GIVEN MATERIAL:
+-------+

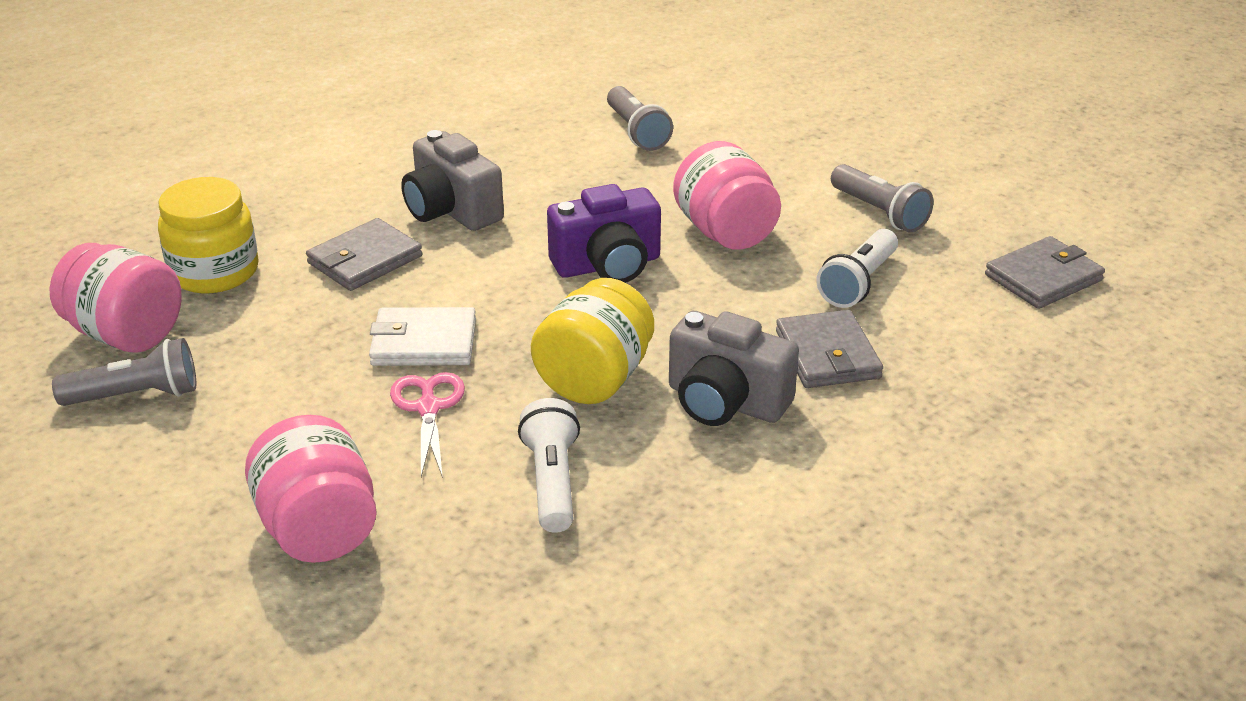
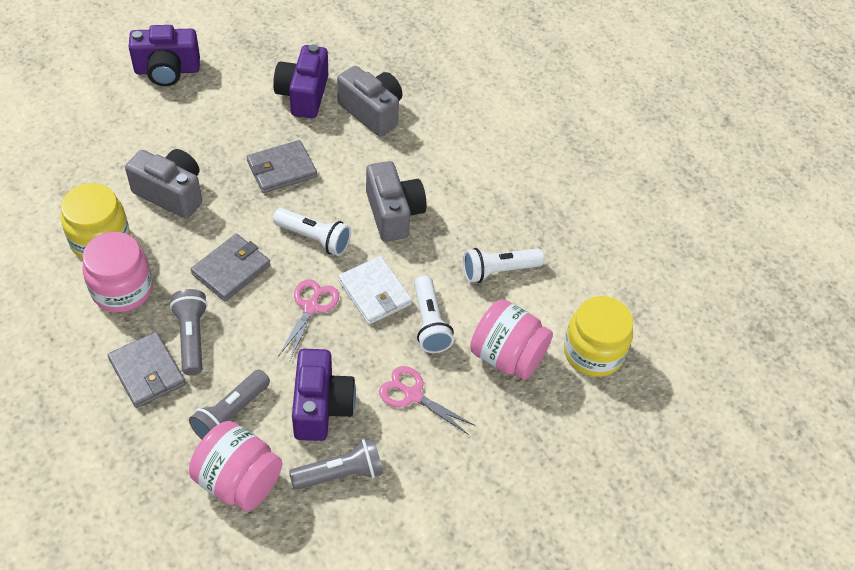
grey camera: 2 -> 3
pink scissors: 1 -> 2
purple camera: 1 -> 3
white flashlight: 2 -> 3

+-------+

PROBLEM DETAILS:
Without the pictures, write out the listing exactly as it appears above.

ANSWER BELOW:
grey camera: 2 -> 3
pink scissors: 1 -> 2
purple camera: 1 -> 3
white flashlight: 2 -> 3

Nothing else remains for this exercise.